++++ Listed entries

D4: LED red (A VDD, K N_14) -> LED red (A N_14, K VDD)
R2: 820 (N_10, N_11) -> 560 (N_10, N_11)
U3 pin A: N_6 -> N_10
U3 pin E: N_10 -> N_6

++++++++
++++ Listed entries

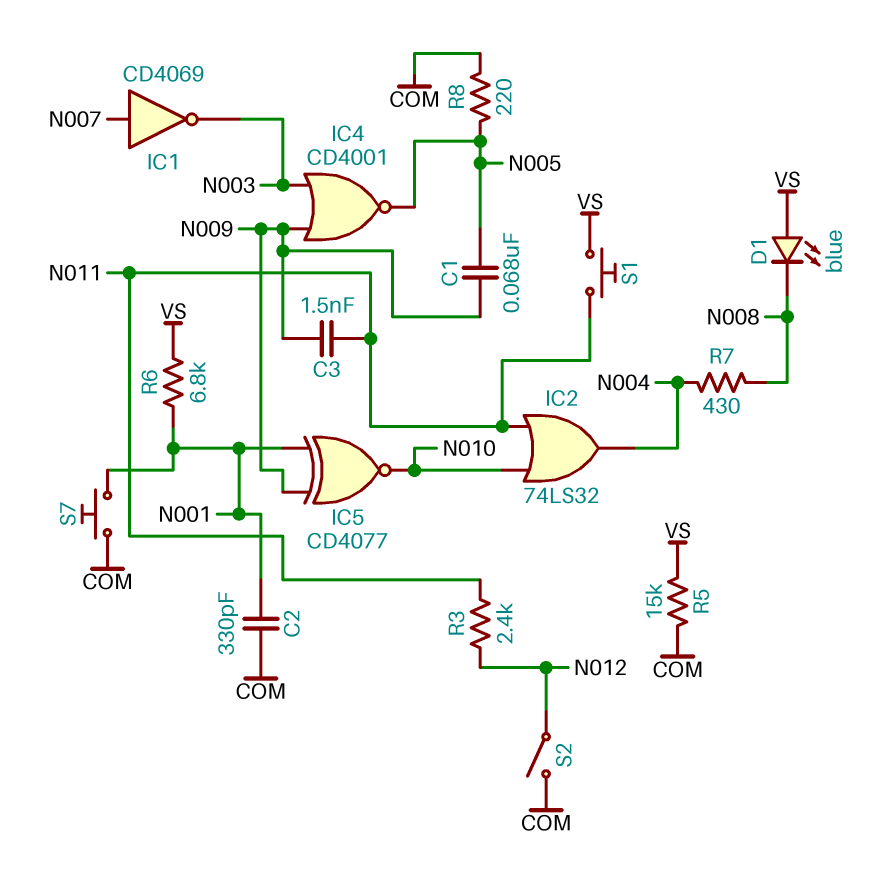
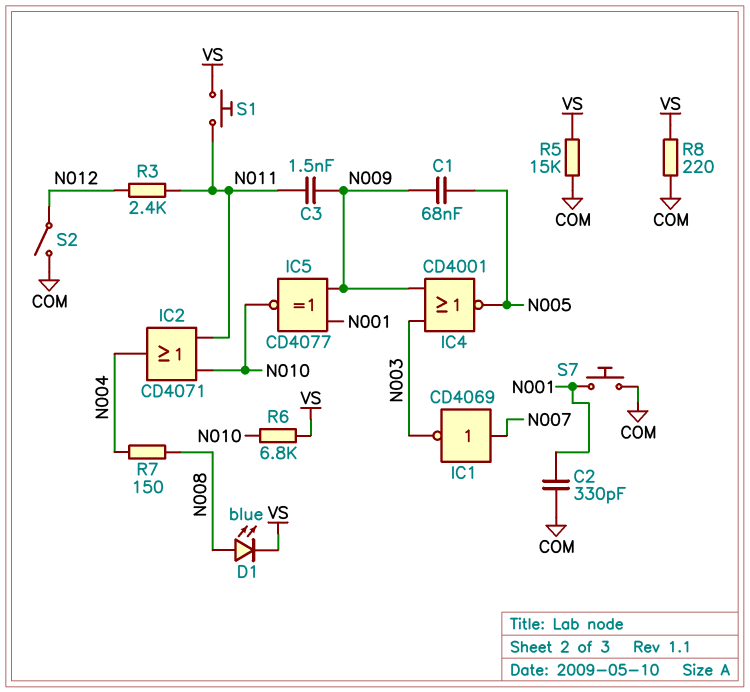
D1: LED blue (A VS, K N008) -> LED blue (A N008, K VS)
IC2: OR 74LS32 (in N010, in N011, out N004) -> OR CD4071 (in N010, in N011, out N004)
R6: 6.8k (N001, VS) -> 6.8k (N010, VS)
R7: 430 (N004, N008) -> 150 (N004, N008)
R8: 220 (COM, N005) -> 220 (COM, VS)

++++++++

### [Work request]
Above are some records; copy exactly the lines from the one with "R7: 430 (N004, N008) -> 150 (N004, N008)" through the one with "R8: 220 (COM, N005) -> 220 (COM, VS)", both included, and no others.

### [Answer to this task]
R7: 430 (N004, N008) -> 150 (N004, N008)
R8: 220 (COM, N005) -> 220 (COM, VS)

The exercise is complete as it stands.